» Problem to work on
Copy every line that contains the string "zener" from the entries below.
*** Opening of Data in this exercise ***
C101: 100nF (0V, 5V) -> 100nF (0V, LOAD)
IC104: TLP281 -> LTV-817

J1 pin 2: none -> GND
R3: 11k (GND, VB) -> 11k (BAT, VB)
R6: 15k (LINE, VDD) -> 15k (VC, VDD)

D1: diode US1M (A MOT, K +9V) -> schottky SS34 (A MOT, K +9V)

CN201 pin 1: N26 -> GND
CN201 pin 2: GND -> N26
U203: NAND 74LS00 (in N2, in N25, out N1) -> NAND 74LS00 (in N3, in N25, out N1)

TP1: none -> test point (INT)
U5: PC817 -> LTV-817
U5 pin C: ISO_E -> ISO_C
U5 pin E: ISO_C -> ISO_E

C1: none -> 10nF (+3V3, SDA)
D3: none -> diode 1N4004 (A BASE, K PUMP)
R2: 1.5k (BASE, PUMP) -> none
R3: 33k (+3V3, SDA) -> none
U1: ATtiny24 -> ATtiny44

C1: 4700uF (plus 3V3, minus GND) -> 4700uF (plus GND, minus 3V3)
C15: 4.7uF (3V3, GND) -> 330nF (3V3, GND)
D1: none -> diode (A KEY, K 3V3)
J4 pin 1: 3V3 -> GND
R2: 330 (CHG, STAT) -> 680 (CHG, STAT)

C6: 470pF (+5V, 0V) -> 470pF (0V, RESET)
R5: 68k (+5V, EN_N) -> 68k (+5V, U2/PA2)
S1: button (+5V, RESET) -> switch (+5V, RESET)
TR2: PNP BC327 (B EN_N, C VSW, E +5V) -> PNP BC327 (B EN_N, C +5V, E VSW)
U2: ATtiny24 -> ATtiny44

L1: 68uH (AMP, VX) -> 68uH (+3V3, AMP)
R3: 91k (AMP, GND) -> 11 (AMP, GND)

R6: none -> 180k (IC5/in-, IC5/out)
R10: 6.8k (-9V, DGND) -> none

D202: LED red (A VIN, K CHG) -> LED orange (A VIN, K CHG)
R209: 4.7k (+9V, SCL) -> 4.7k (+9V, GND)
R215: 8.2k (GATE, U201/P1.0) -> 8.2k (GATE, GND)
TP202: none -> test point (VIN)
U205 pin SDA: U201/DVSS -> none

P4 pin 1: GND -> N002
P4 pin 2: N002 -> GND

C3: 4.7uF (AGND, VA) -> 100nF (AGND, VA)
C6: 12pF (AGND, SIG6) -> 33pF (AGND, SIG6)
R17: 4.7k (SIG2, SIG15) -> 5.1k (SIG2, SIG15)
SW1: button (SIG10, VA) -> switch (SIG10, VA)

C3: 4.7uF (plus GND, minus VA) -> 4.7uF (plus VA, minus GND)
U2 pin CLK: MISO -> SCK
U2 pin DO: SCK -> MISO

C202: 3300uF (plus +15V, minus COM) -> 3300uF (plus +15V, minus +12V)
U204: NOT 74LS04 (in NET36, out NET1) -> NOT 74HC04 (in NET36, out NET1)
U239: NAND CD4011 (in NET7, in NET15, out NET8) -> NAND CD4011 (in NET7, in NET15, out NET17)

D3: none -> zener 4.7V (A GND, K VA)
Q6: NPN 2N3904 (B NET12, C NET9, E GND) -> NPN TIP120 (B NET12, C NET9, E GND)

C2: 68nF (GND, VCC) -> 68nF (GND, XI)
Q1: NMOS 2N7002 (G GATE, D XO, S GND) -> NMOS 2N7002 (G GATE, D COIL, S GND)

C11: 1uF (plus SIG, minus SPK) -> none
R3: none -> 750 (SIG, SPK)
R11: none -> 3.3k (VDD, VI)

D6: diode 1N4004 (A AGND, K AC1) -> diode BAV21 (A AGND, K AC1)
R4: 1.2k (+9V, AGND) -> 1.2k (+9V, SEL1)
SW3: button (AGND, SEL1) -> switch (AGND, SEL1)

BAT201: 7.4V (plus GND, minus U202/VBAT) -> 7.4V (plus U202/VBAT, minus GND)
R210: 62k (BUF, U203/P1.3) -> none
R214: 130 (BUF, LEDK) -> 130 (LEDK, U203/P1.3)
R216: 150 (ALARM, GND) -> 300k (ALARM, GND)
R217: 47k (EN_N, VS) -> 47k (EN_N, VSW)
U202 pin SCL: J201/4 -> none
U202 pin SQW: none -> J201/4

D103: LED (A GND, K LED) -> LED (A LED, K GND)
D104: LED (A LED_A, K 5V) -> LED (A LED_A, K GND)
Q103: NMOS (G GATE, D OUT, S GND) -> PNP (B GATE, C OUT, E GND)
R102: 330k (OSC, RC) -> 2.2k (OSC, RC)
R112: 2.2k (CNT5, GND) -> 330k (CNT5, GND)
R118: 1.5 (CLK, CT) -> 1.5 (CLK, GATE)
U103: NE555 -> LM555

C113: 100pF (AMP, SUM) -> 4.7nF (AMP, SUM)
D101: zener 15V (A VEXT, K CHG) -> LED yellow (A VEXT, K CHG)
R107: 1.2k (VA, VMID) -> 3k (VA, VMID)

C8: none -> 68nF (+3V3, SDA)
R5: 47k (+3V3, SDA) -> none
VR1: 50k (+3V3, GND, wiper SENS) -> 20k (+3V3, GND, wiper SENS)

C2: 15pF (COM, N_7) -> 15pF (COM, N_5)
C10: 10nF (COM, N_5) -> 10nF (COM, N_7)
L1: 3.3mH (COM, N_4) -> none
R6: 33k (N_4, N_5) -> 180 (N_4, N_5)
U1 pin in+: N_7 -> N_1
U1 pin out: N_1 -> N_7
*** Close of Data in this exercise ***
» Exercise response
D3: none -> zener 4.7V (A GND, K VA)
D101: zener 15V (A VEXT, K CHG) -> LED yellow (A VEXT, K CHG)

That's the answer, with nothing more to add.